┌──

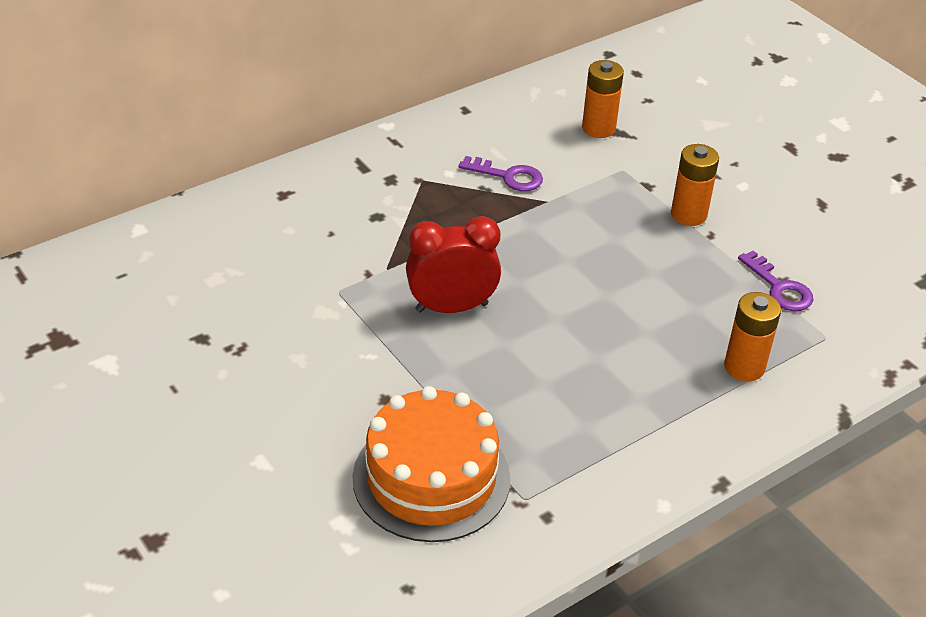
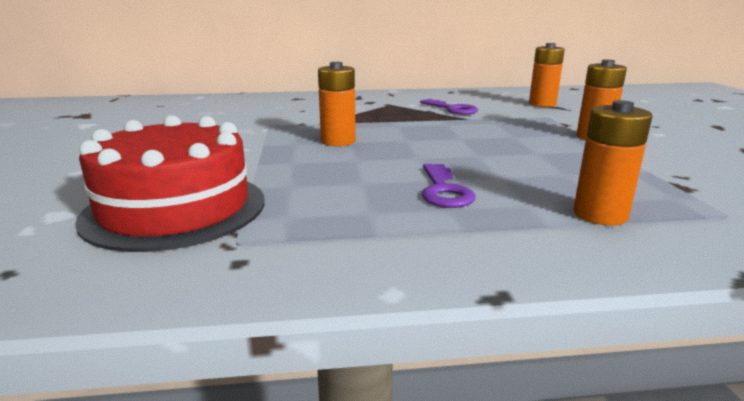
camera: 30 degrees right, 20 degrees down
(431, 478) = (175, 208): orange cake -> red cake
(451, 307) = (338, 141): red clock -> orange battery
(779, 288) = (675, 179): purple key -> purple key (444, 191)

└──

__Aim of the exercise__
Count each line of the listing that contains "orange" and give the count alone.

__Answer space__
2